• **Supplied material**:
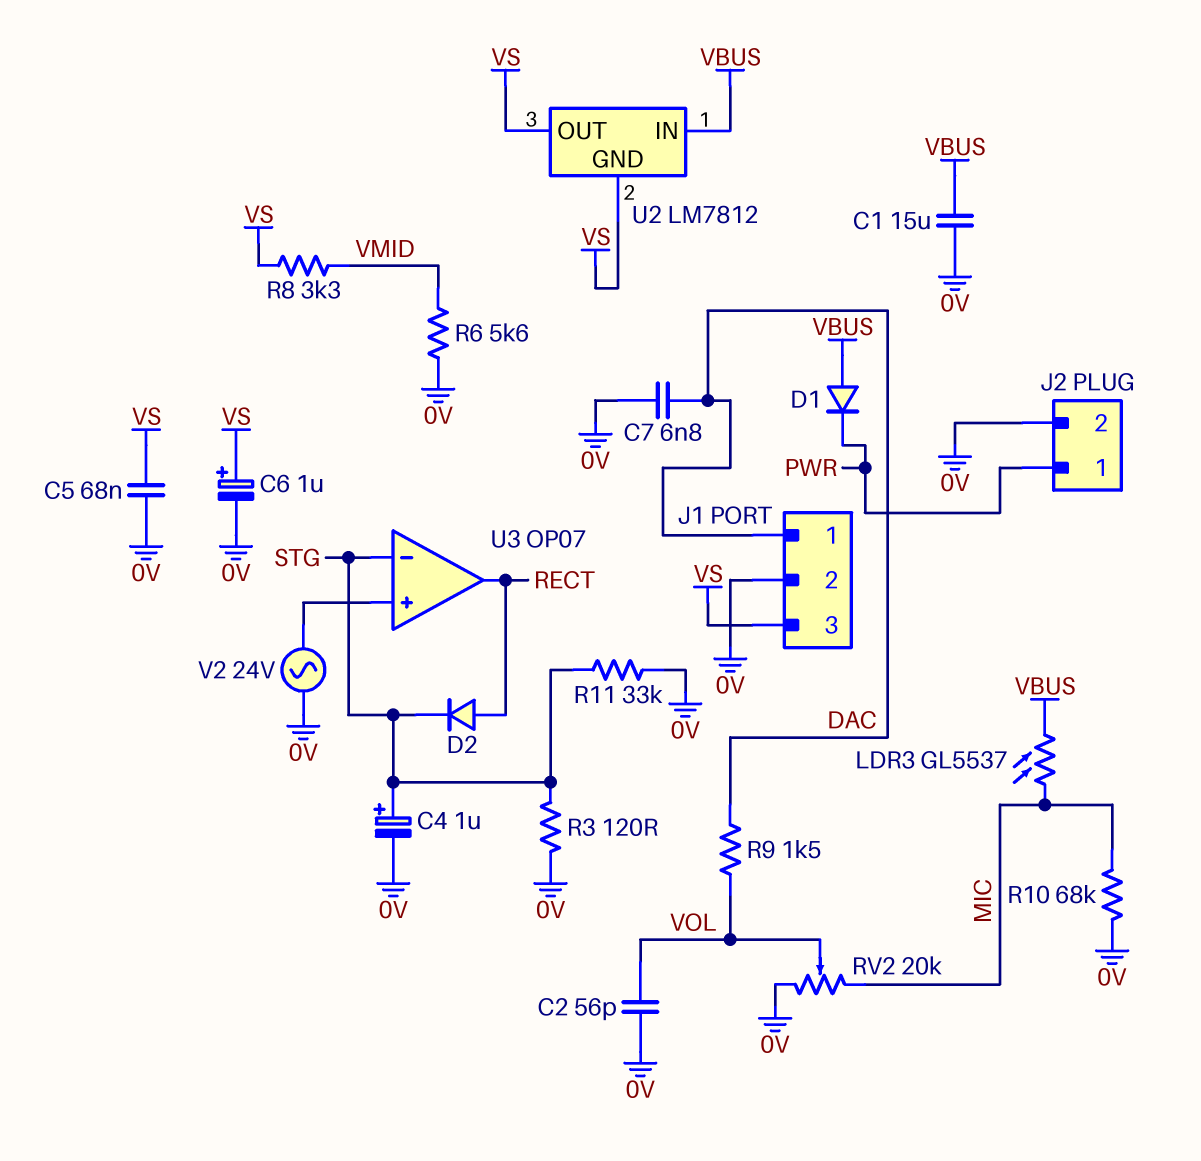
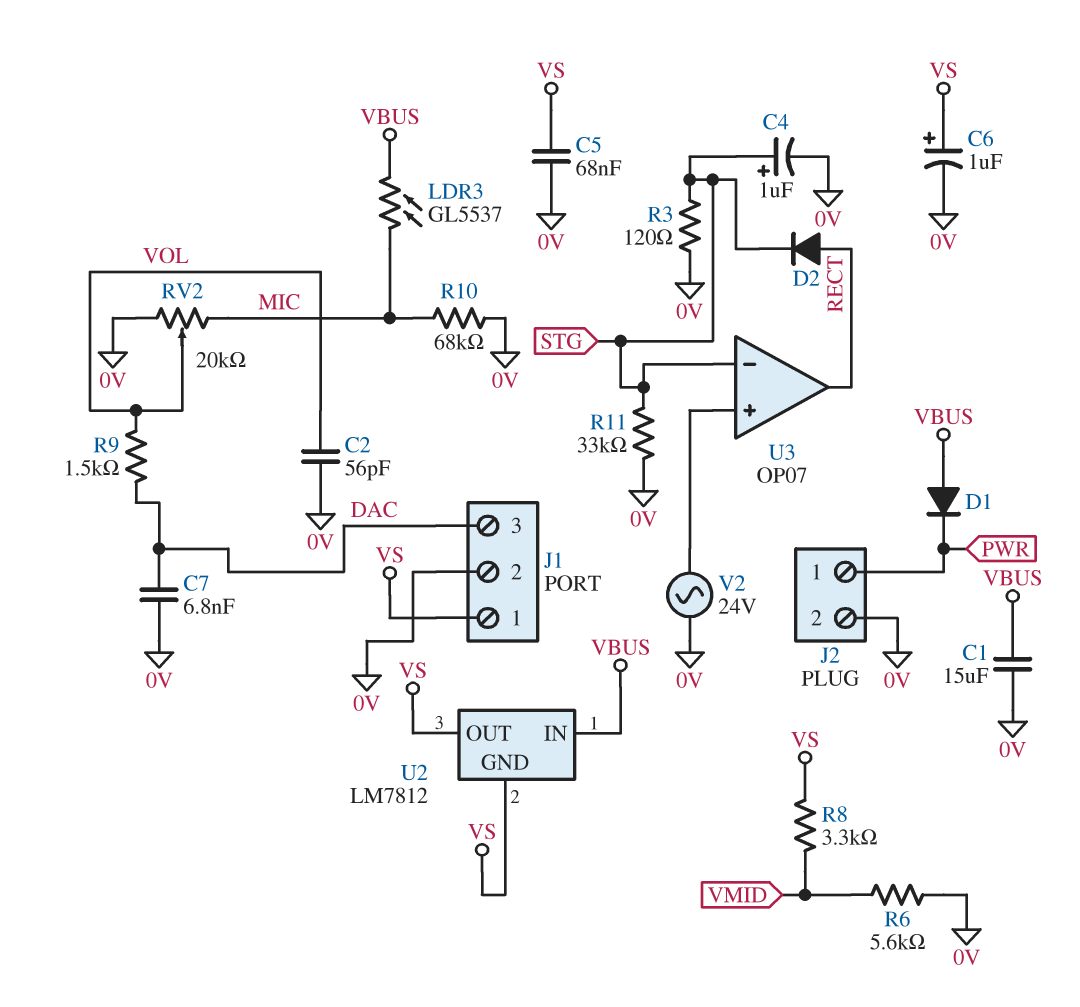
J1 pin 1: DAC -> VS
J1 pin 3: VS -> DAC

--

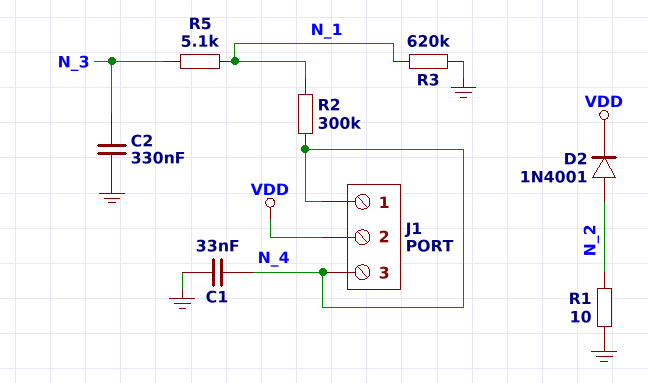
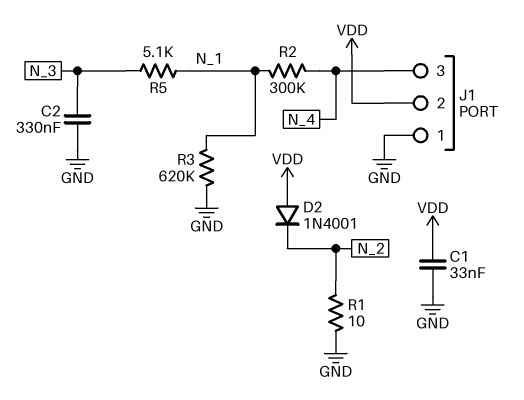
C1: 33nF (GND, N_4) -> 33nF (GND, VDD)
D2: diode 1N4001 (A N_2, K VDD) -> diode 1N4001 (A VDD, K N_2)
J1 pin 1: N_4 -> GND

--

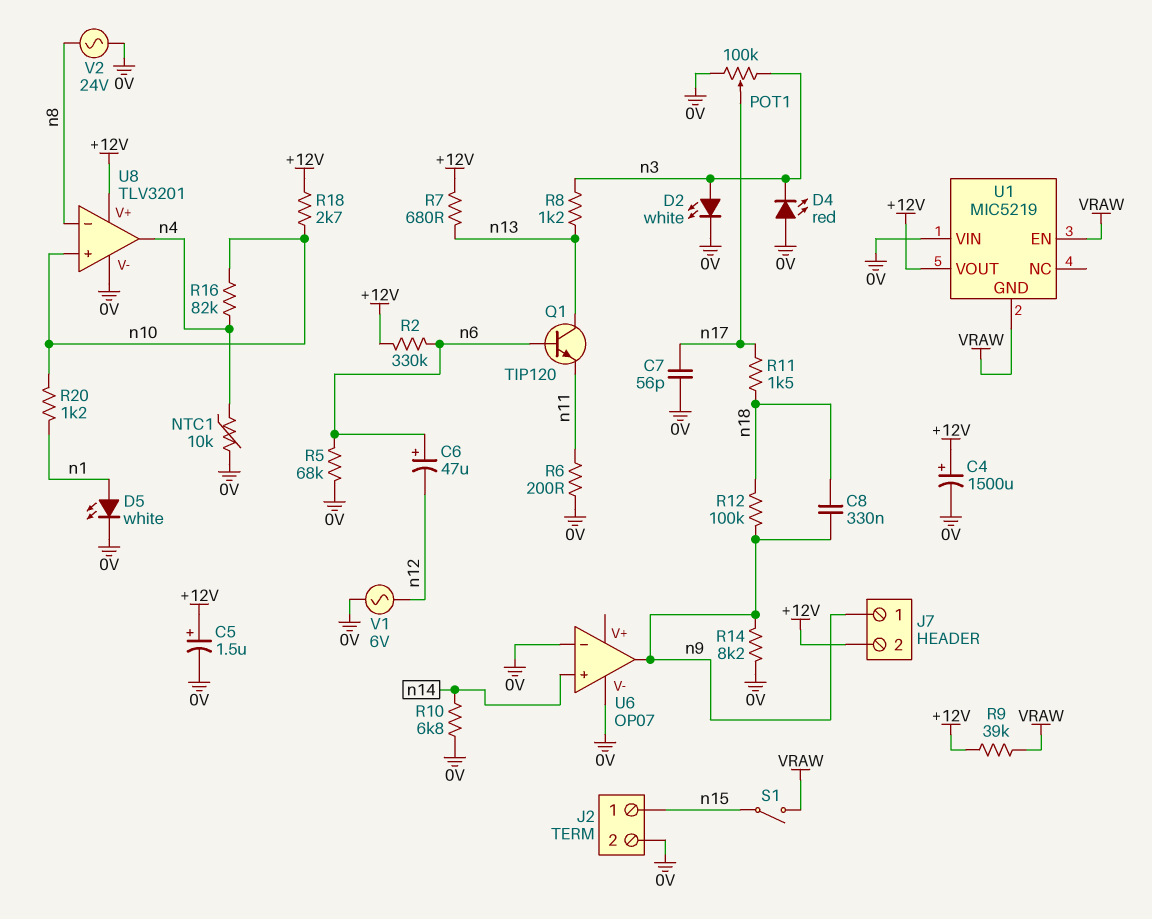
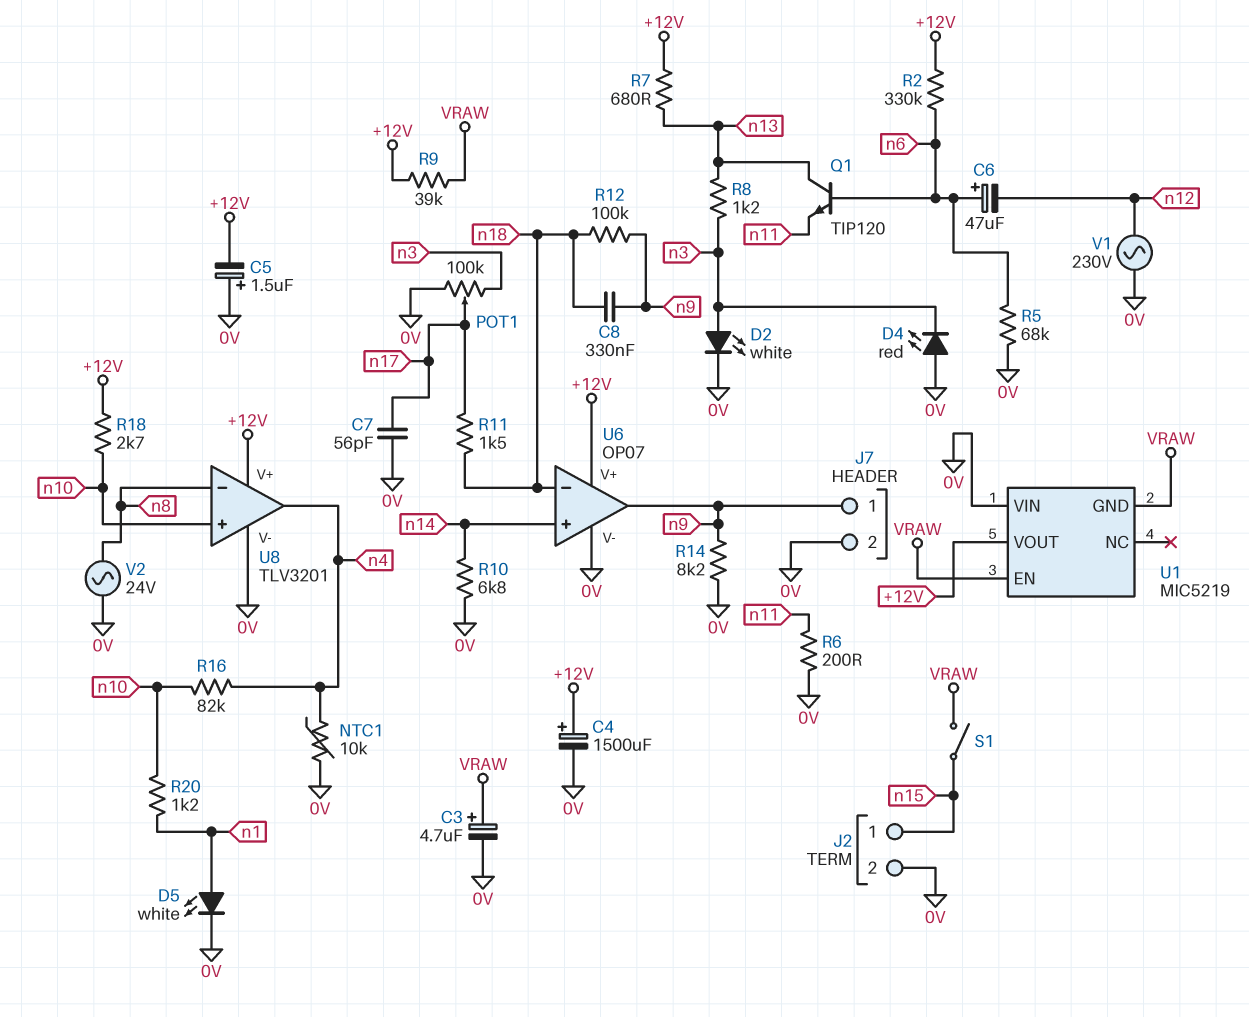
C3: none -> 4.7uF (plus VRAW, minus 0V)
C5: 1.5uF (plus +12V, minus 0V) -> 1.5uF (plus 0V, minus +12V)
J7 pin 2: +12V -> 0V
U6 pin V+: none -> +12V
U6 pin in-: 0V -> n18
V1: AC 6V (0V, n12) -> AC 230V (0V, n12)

• **What is required**: Search term "minus": return each line of the data that contains it.

• **Finished task**:
C3: none -> 4.7uF (plus VRAW, minus 0V)
C5: 1.5uF (plus +12V, minus 0V) -> 1.5uF (plus 0V, minus +12V)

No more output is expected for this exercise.